**TASK DETAILS**
Restate each record word for word, omitting whatever pictures it holds.

(INFORMATION PROVIDED Opens)

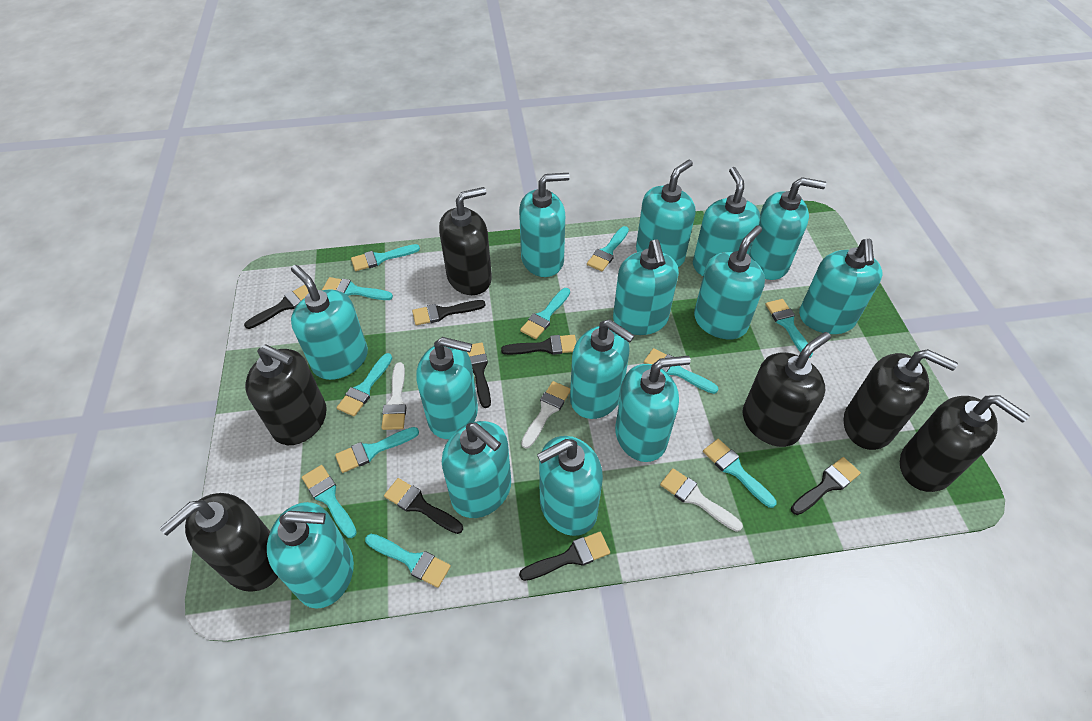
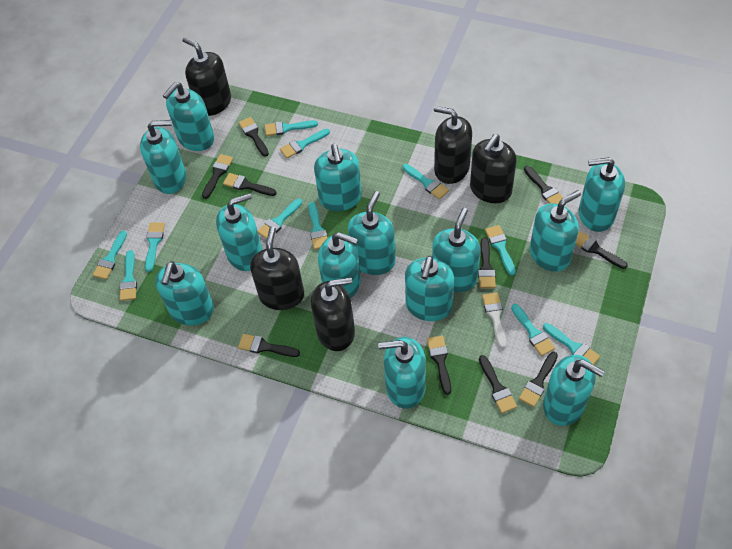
black brush: 7 -> 10
black soap dispenser: 6 -> 5
turquoise soap dispenser: 14 -> 13
white brush: 3 -> 1

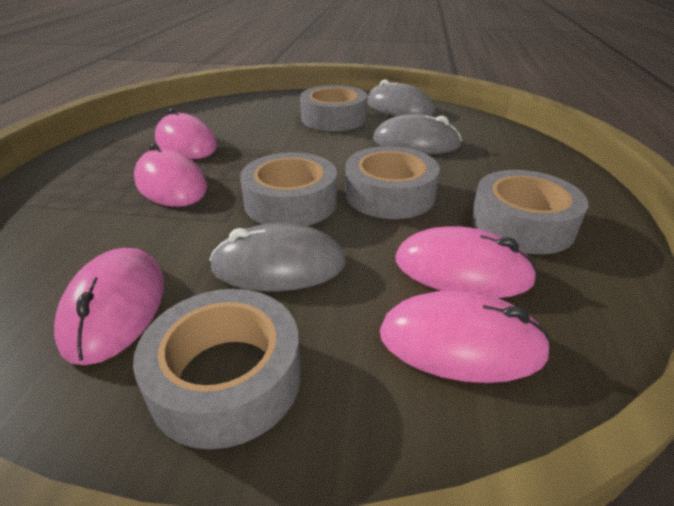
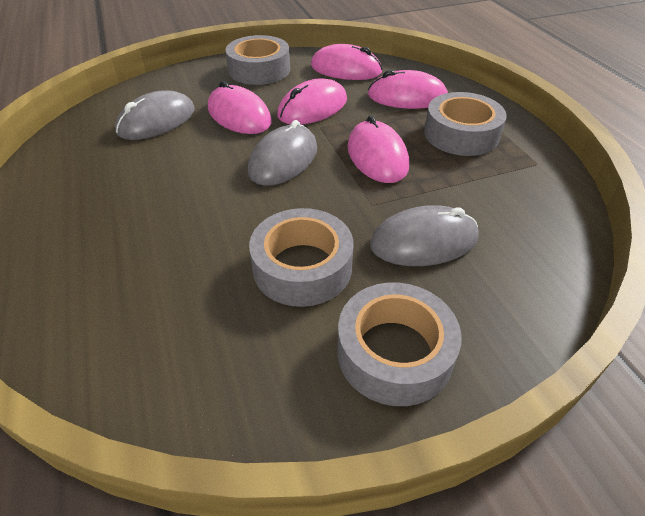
grey tape: 5 -> 4

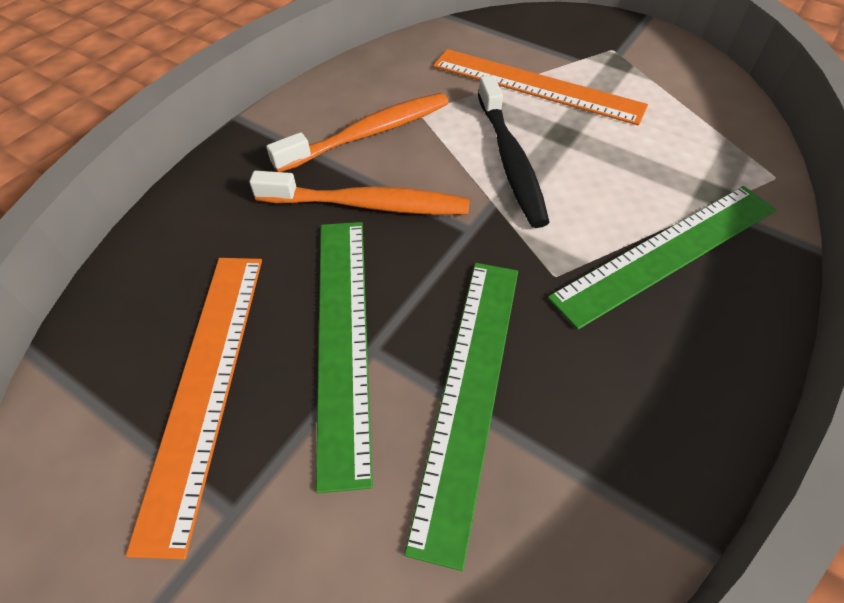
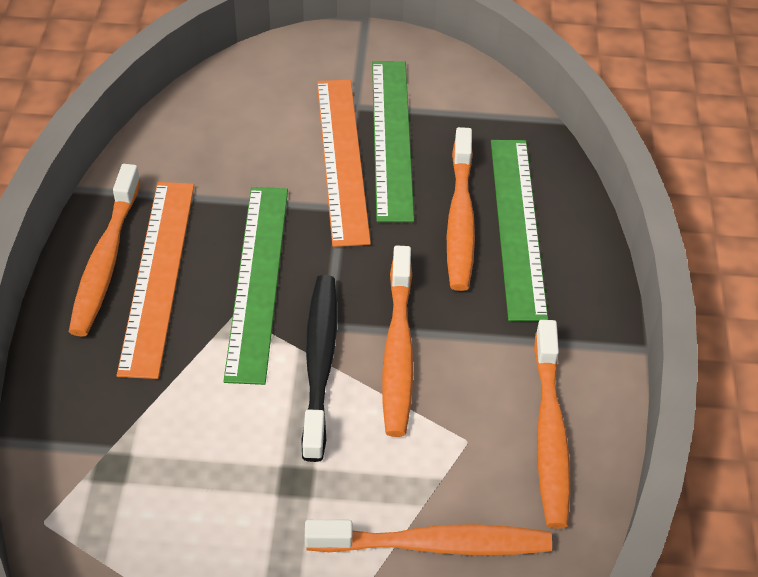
orange toothbrush: 2 -> 5

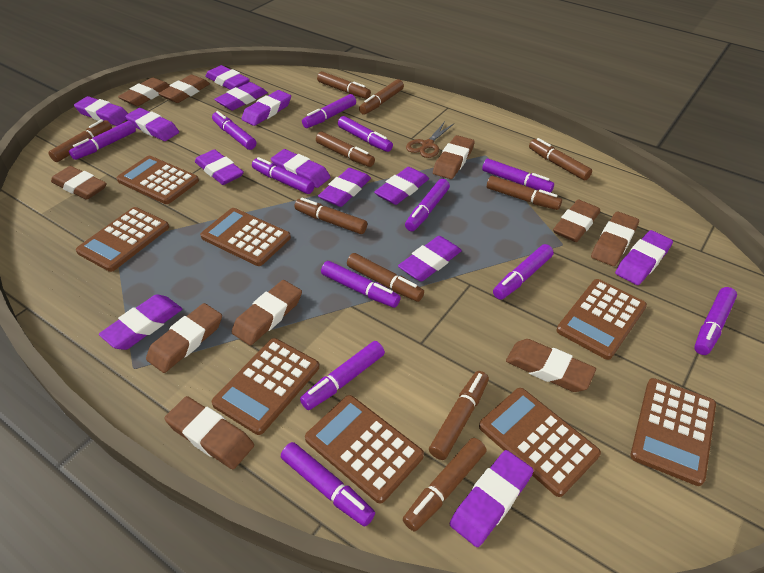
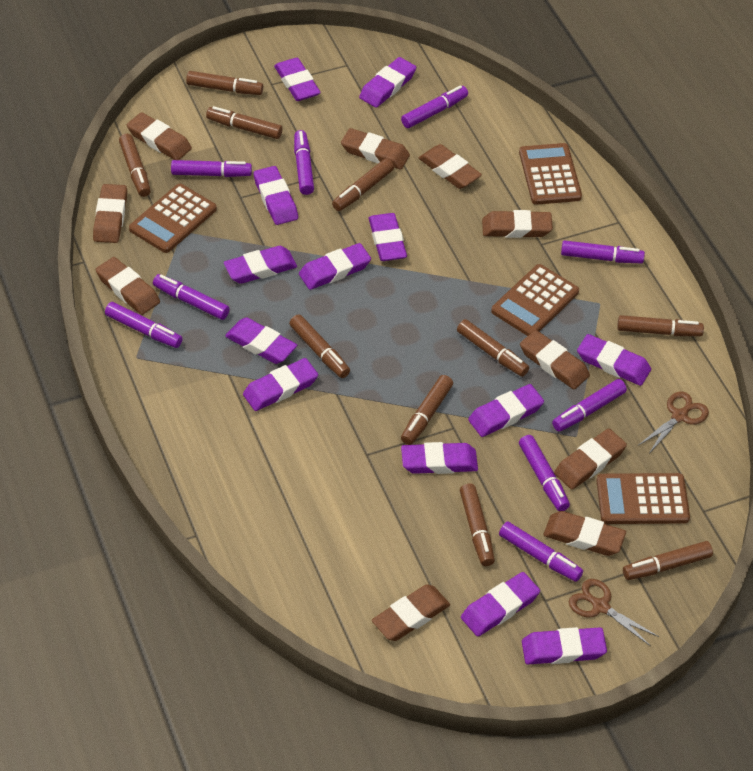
brown calculator: 8 -> 4
brown scissors: 1 -> 2
purple marker: 12 -> 9

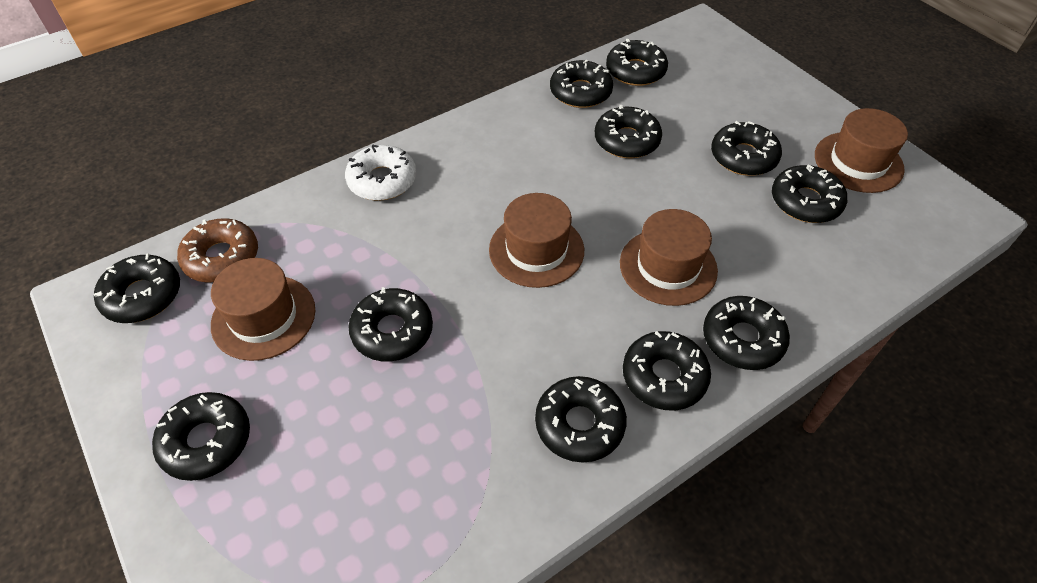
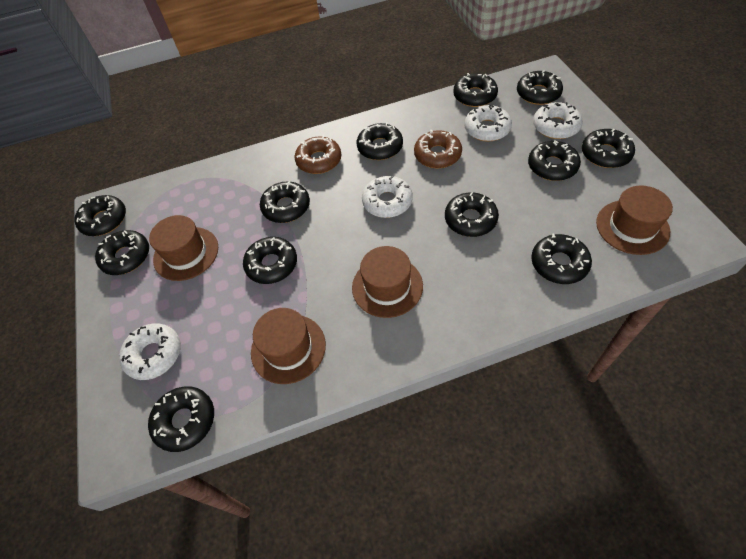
black donut: 11 -> 12
brown donut: 1 -> 2
white donut: 1 -> 4

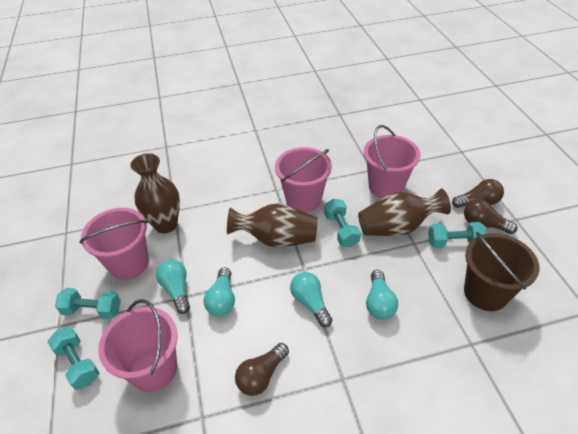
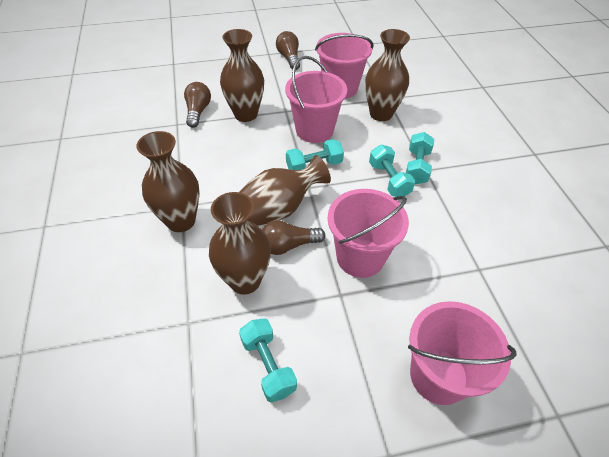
brown bucket: 1 -> 0
brown vase: 3 -> 5
turquoise light bulb: 4 -> 0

(INFORMATION PROVIDED Closes)

**RESPONSE TO THE TASK**
black brush: 7 -> 10
black soap dispenser: 6 -> 5
turquoise soap dispenser: 14 -> 13
white brush: 3 -> 1

grey tape: 5 -> 4

orange toothbrush: 2 -> 5

brown calculator: 8 -> 4
brown scissors: 1 -> 2
purple marker: 12 -> 9

black donut: 11 -> 12
brown donut: 1 -> 2
white donut: 1 -> 4

brown bucket: 1 -> 0
brown vase: 3 -> 5
turquoise light bulb: 4 -> 0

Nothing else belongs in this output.